(Revision tracking records)
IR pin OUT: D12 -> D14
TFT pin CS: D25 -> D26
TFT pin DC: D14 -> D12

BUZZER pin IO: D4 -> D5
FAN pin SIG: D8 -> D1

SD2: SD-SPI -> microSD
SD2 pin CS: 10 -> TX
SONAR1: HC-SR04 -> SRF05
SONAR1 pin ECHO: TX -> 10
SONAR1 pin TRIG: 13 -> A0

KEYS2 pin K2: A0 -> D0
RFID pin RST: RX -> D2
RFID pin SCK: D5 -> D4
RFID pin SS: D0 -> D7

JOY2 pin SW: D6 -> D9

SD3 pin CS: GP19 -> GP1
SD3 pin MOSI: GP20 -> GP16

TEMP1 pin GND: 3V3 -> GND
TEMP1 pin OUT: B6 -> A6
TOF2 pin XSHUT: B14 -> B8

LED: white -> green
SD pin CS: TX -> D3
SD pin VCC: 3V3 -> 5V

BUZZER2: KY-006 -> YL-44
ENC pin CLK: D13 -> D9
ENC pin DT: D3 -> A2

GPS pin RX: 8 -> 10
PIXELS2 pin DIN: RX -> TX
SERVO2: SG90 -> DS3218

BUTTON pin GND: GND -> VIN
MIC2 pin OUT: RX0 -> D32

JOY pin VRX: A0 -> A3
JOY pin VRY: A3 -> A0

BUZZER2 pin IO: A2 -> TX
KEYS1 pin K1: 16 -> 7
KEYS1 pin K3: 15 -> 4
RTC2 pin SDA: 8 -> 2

__Problem requirements__: Your job is to restate all of the data word for word.

__Problem solution__:
IR pin OUT: D12 -> D14
TFT pin CS: D25 -> D26
TFT pin DC: D14 -> D12

BUZZER pin IO: D4 -> D5
FAN pin SIG: D8 -> D1

SD2: SD-SPI -> microSD
SD2 pin CS: 10 -> TX
SONAR1: HC-SR04 -> SRF05
SONAR1 pin ECHO: TX -> 10
SONAR1 pin TRIG: 13 -> A0

KEYS2 pin K2: A0 -> D0
RFID pin RST: RX -> D2
RFID pin SCK: D5 -> D4
RFID pin SS: D0 -> D7

JOY2 pin SW: D6 -> D9

SD3 pin CS: GP19 -> GP1
SD3 pin MOSI: GP20 -> GP16

TEMP1 pin GND: 3V3 -> GND
TEMP1 pin OUT: B6 -> A6
TOF2 pin XSHUT: B14 -> B8

LED: white -> green
SD pin CS: TX -> D3
SD pin VCC: 3V3 -> 5V

BUZZER2: KY-006 -> YL-44
ENC pin CLK: D13 -> D9
ENC pin DT: D3 -> A2

GPS pin RX: 8 -> 10
PIXELS2 pin DIN: RX -> TX
SERVO2: SG90 -> DS3218

BUTTON pin GND: GND -> VIN
MIC2 pin OUT: RX0 -> D32

JOY pin VRX: A0 -> A3
JOY pin VRY: A3 -> A0

BUZZER2 pin IO: A2 -> TX
KEYS1 pin K1: 16 -> 7
KEYS1 pin K3: 15 -> 4
RTC2 pin SDA: 8 -> 2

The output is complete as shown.